Provided records:
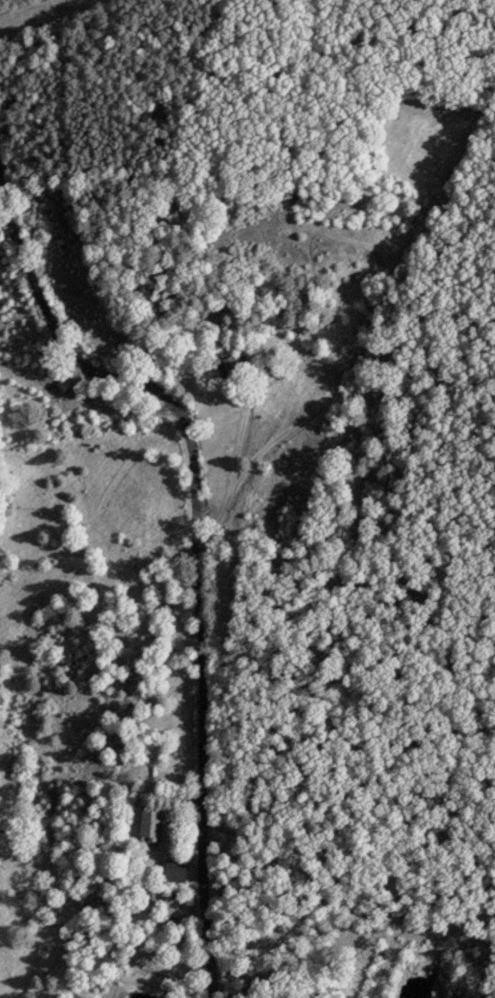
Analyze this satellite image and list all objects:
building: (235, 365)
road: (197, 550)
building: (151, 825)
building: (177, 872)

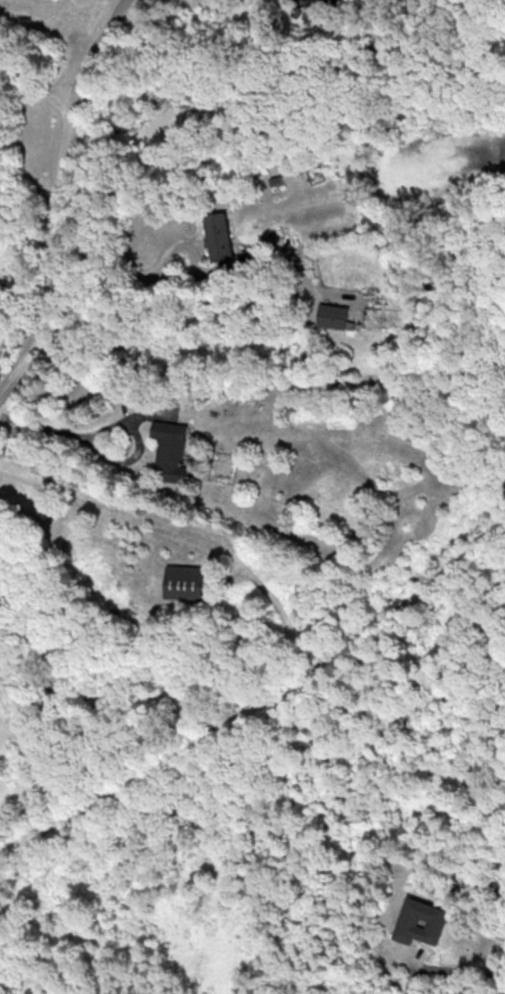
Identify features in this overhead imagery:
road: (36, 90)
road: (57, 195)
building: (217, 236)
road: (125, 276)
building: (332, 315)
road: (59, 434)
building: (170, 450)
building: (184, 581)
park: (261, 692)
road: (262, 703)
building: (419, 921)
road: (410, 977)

Task requirements:
Would you copy out the material above exactly, without the pictures in it?

The completed task:
Analyze this satellite image and list all objects:
building: (235, 365)
road: (197, 550)
building: (151, 825)
building: (177, 872)

Identify features in this overhead imagery:
road: (36, 90)
road: (57, 195)
building: (217, 236)
road: (125, 276)
building: (332, 315)
road: (59, 434)
building: (170, 450)
building: (184, 581)
park: (261, 692)
road: (262, 703)
building: (419, 921)
road: (410, 977)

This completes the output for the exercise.